Return only those lines of the listing in which "move" appears.

(Task data Opens)

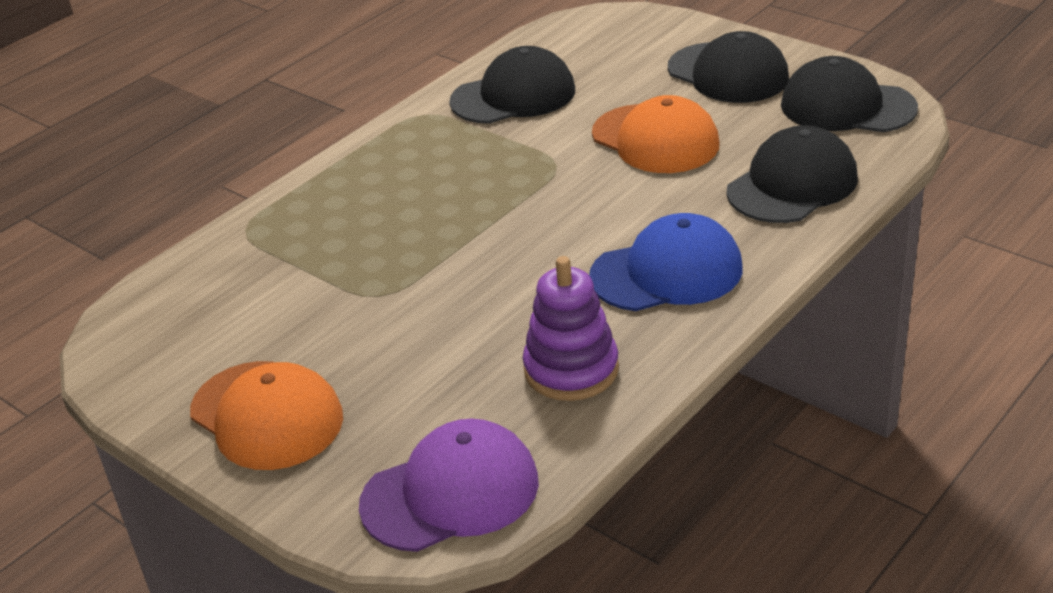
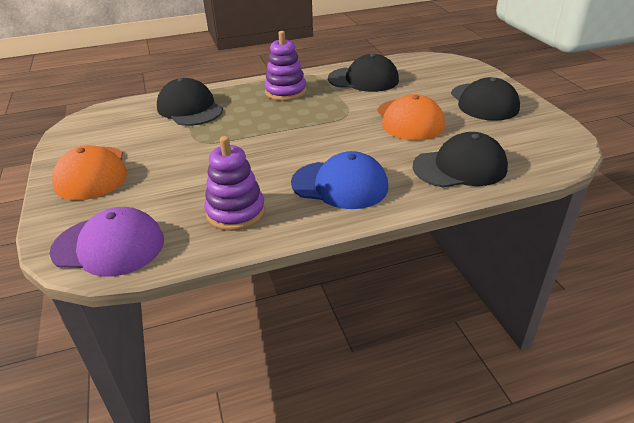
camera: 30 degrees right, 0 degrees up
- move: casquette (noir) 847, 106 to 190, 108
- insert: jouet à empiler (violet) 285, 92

(Task data Closes)
(Task data Opens)

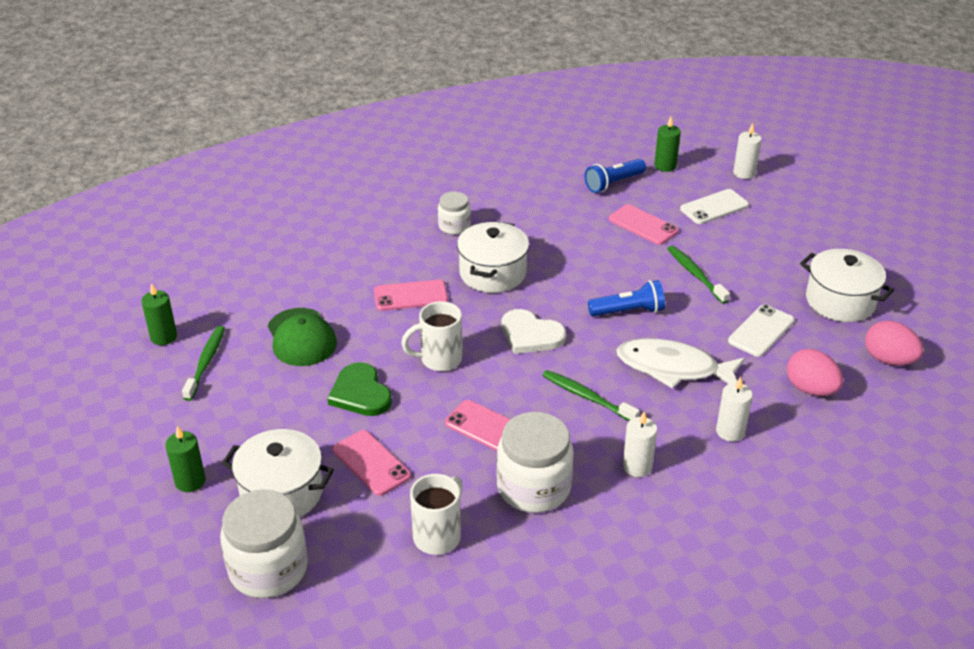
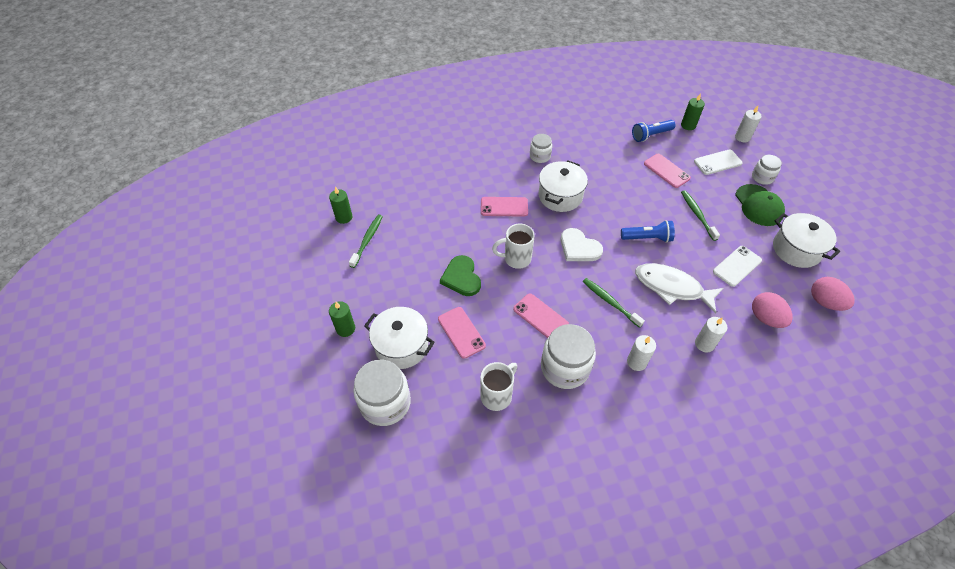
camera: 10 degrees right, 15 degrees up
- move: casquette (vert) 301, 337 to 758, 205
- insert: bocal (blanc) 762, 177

(Task data Closes)

__Answer to this exercise__.
- move: casquette (noir) 847, 106 to 190, 108
- move: casquette (vert) 301, 337 to 758, 205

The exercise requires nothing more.